DATA:
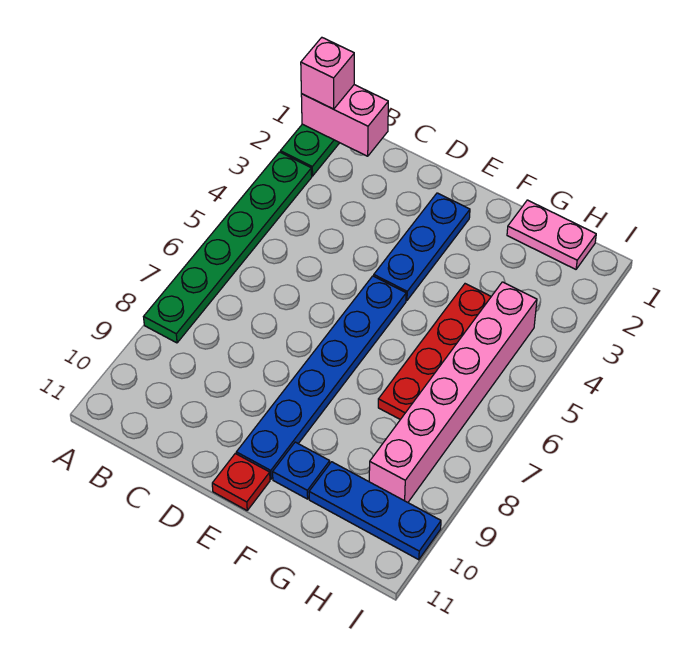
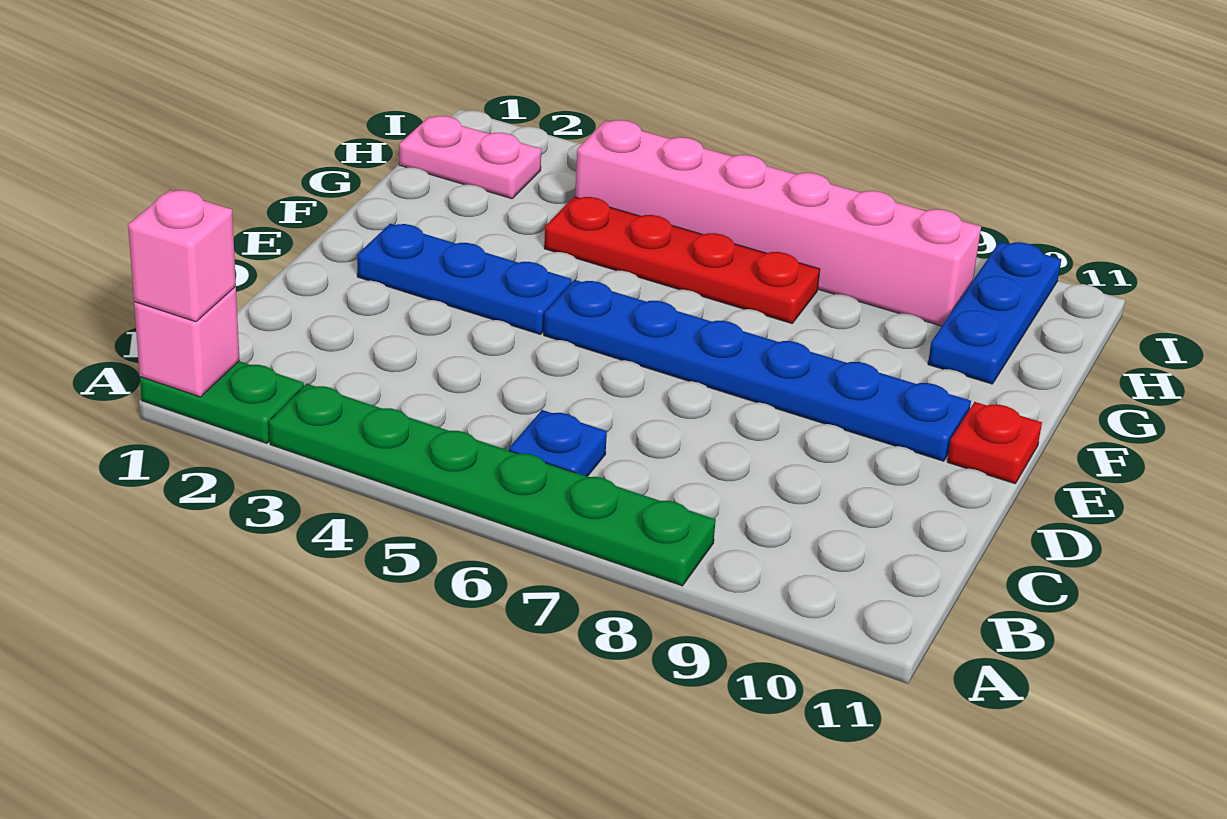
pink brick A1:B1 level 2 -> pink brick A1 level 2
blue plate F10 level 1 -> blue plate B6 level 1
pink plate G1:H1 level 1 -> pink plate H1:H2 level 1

TRY IT: What lines in the listing contain "pink"? Copy them all.

YOUR SOLUTION:
pink brick A1:B1 level 2 -> pink brick A1 level 2
pink plate G1:H1 level 1 -> pink plate H1:H2 level 1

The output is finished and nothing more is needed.